Problem description: Under this line sits a listing. Repeat exactly and only its lines from the one holding "none -> black brick F7 level 1" through the one holding "none -> black round brick A7 level 2"; skip pictures.

Data to process:
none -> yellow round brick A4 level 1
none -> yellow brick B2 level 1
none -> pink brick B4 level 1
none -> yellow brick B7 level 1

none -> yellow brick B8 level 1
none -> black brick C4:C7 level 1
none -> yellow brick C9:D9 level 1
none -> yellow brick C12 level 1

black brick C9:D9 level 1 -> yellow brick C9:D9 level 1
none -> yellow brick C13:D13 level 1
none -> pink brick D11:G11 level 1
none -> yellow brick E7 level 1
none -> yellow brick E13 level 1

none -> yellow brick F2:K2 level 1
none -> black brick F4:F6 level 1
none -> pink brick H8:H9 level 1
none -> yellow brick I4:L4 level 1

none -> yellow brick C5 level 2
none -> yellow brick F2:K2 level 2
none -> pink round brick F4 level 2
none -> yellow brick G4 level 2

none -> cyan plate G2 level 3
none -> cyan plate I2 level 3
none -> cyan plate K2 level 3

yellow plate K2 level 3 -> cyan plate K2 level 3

---

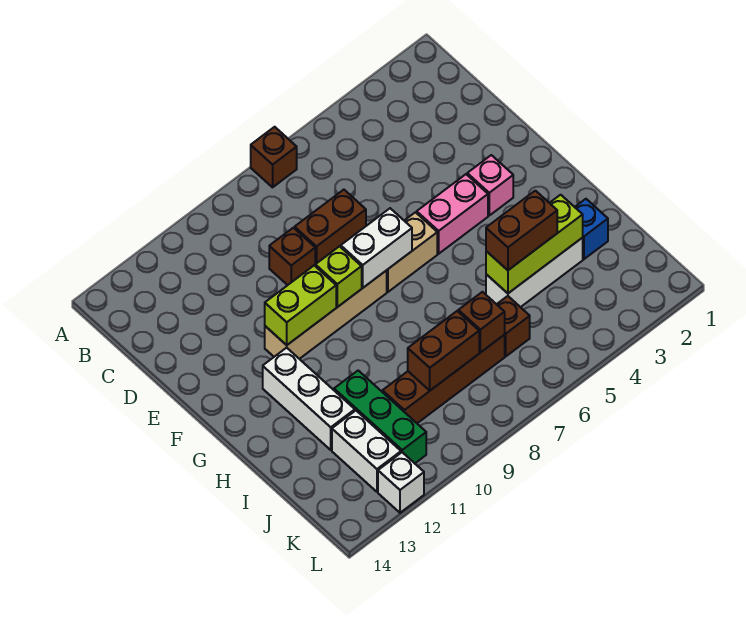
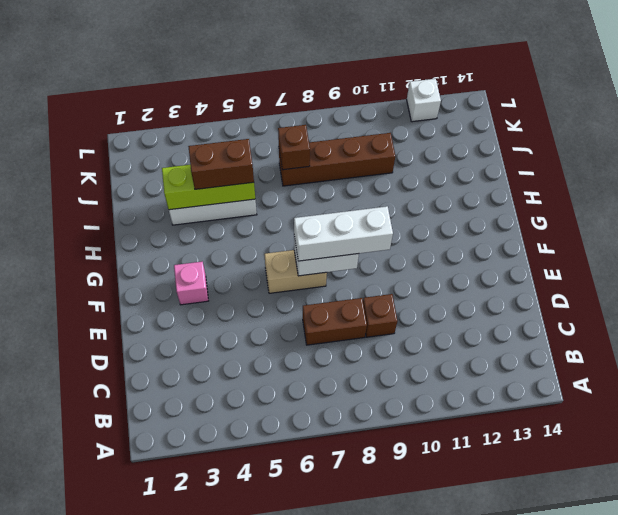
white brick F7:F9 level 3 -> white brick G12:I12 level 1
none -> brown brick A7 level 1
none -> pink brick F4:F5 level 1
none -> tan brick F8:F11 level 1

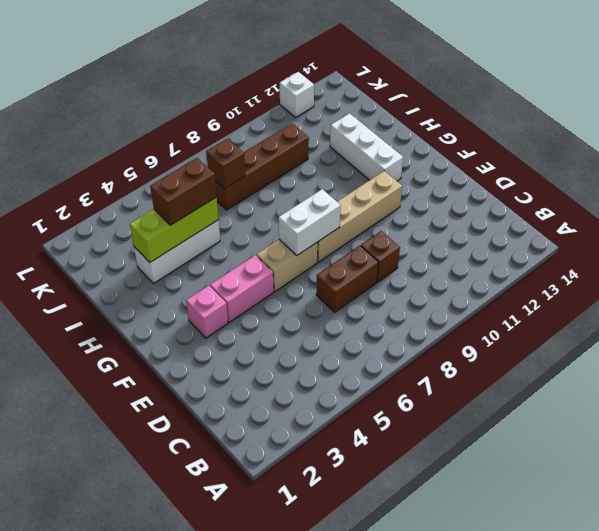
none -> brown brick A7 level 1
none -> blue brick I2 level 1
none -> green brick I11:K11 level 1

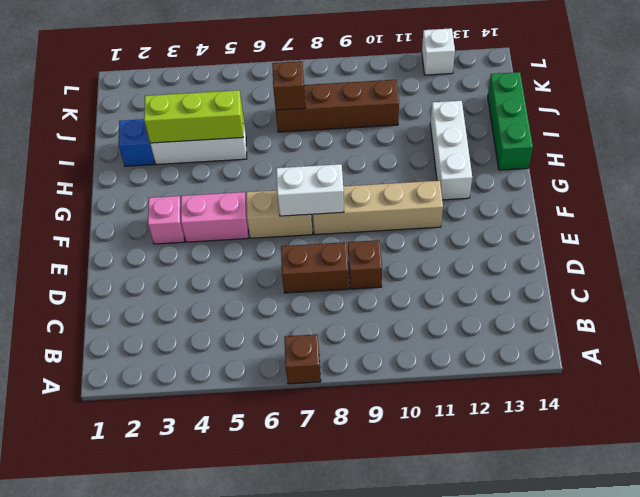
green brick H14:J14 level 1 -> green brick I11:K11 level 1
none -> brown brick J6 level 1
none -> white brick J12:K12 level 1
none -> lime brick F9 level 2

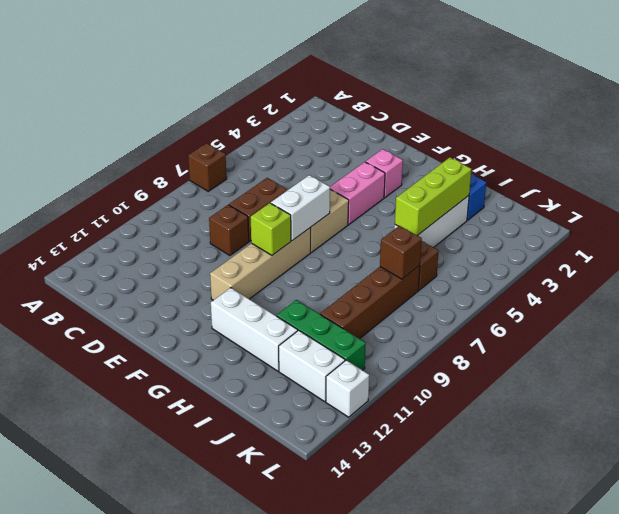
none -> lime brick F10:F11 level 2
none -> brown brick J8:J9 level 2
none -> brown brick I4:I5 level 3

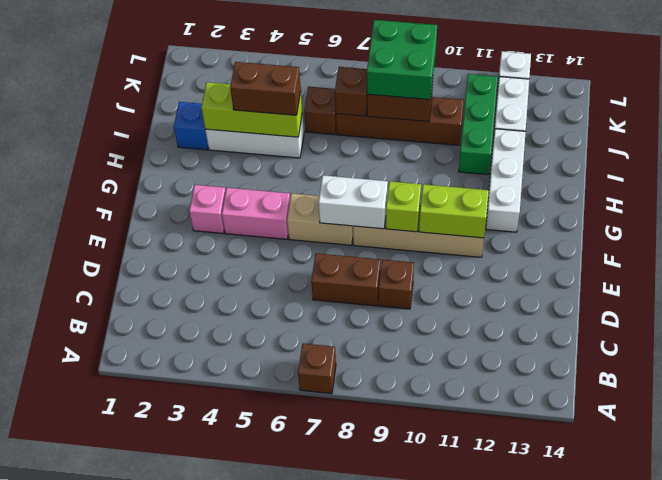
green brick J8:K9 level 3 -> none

---

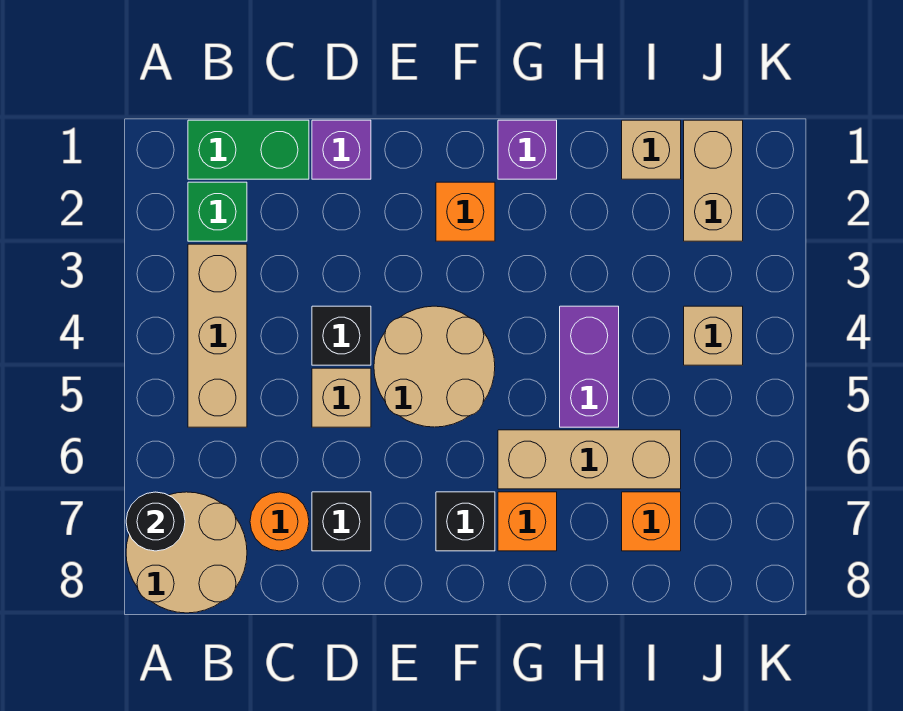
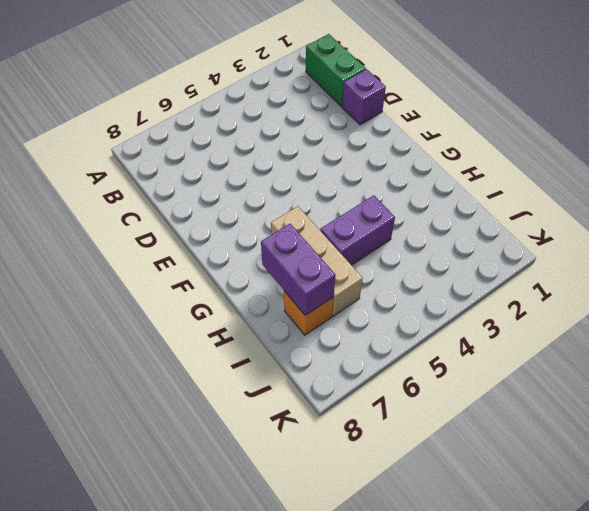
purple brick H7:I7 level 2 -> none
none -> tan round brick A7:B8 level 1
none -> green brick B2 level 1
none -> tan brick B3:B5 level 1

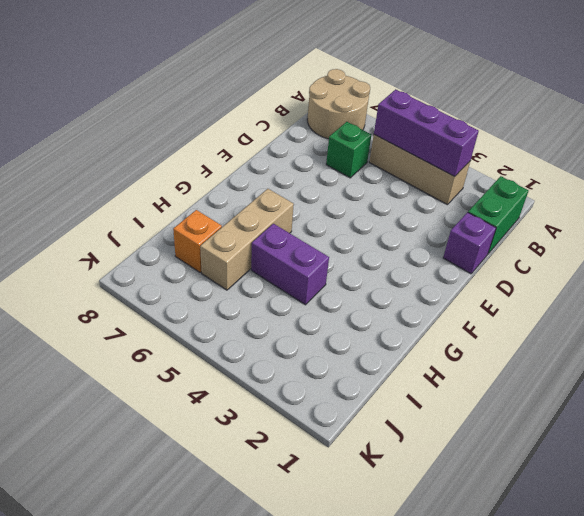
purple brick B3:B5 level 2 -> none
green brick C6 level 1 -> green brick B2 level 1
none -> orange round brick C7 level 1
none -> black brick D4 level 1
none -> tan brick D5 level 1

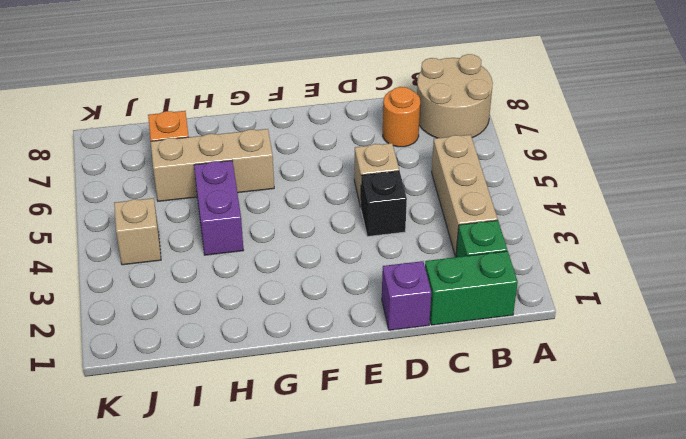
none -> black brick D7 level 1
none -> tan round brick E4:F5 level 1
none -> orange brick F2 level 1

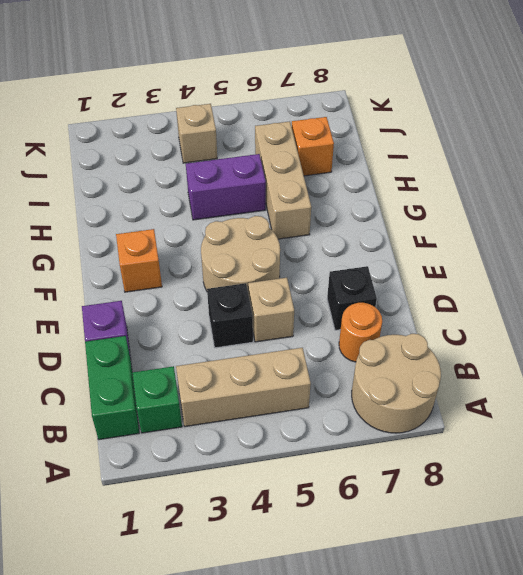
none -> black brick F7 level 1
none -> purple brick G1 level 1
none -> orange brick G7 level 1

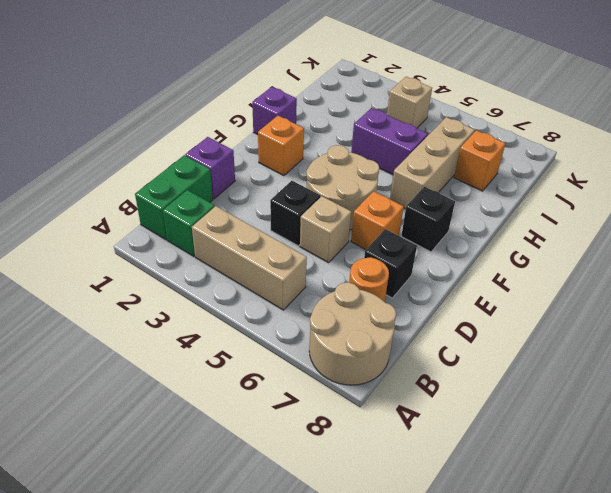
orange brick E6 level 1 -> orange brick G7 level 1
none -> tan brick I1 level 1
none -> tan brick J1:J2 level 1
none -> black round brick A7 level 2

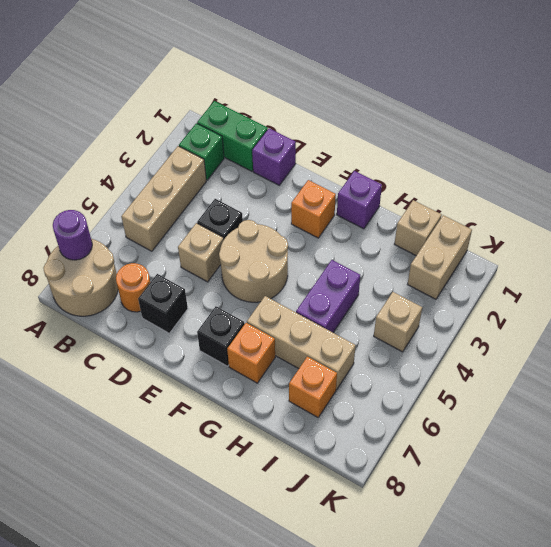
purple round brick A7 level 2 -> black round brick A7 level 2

Worked solution:
none -> black brick F7 level 1
none -> purple brick G1 level 1
none -> orange brick G7 level 1

orange brick E6 level 1 -> orange brick G7 level 1
none -> tan brick I1 level 1
none -> tan brick J1:J2 level 1
none -> black round brick A7 level 2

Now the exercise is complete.